- _Data provided_
——

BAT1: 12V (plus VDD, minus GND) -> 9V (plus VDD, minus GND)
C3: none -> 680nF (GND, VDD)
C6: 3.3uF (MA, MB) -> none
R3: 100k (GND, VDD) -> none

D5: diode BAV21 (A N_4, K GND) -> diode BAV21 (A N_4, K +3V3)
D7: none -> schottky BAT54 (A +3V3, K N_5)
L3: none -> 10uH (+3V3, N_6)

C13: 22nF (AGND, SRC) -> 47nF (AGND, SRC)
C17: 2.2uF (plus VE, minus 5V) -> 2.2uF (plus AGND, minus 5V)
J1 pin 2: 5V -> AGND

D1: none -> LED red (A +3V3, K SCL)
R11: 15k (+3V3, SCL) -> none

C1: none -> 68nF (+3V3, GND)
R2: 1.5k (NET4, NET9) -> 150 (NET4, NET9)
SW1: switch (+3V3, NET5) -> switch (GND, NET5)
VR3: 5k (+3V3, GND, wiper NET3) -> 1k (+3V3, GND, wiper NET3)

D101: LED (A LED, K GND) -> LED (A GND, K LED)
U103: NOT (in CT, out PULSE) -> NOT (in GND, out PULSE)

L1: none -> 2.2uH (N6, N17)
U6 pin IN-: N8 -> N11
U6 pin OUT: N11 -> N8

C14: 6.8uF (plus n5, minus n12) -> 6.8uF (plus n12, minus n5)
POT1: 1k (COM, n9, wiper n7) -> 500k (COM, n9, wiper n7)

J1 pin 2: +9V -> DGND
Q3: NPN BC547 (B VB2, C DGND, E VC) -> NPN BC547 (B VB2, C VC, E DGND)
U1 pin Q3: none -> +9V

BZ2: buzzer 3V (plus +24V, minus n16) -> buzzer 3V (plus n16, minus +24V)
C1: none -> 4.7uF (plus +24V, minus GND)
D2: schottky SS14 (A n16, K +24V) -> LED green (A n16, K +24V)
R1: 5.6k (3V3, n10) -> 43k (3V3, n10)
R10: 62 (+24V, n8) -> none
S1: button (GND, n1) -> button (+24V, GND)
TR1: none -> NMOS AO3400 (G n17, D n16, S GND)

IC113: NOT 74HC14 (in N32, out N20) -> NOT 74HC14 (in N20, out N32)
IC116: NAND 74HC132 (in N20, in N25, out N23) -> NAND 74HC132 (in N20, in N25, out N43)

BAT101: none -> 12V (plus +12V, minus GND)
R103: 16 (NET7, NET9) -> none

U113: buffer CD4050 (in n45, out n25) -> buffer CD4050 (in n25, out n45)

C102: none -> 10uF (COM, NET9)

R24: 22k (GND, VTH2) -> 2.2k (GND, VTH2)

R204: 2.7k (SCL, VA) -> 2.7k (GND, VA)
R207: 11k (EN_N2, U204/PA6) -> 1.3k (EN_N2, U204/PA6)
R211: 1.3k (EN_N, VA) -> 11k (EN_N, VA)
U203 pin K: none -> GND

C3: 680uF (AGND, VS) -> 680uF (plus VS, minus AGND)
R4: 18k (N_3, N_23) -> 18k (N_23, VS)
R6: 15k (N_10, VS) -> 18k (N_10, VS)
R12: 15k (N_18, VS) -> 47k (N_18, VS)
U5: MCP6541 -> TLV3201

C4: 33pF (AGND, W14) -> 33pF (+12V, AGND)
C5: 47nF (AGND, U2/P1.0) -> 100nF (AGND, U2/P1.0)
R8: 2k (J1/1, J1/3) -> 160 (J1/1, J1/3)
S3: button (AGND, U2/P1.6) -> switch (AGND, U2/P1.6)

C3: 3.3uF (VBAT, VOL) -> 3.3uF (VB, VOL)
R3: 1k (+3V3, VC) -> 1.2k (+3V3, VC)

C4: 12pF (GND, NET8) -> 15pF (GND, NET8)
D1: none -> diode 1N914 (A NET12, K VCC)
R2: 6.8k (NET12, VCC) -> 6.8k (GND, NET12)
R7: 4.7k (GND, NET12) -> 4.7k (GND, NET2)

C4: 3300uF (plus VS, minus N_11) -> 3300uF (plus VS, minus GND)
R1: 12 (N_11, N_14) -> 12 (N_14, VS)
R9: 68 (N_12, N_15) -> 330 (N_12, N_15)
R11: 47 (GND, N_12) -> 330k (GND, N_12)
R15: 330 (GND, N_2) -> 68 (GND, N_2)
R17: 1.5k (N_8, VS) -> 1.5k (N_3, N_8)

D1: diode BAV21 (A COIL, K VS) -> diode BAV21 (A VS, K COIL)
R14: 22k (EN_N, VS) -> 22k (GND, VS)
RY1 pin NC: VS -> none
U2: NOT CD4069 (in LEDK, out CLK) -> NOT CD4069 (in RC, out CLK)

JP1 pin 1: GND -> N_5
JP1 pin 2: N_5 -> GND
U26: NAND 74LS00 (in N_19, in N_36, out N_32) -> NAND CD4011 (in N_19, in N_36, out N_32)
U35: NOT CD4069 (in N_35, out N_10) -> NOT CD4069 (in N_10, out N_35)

——

- _Task prompt_
Among the lines of the listing above, count those that contain "schottky" and give only the count.

- _Answer to this exercise_
2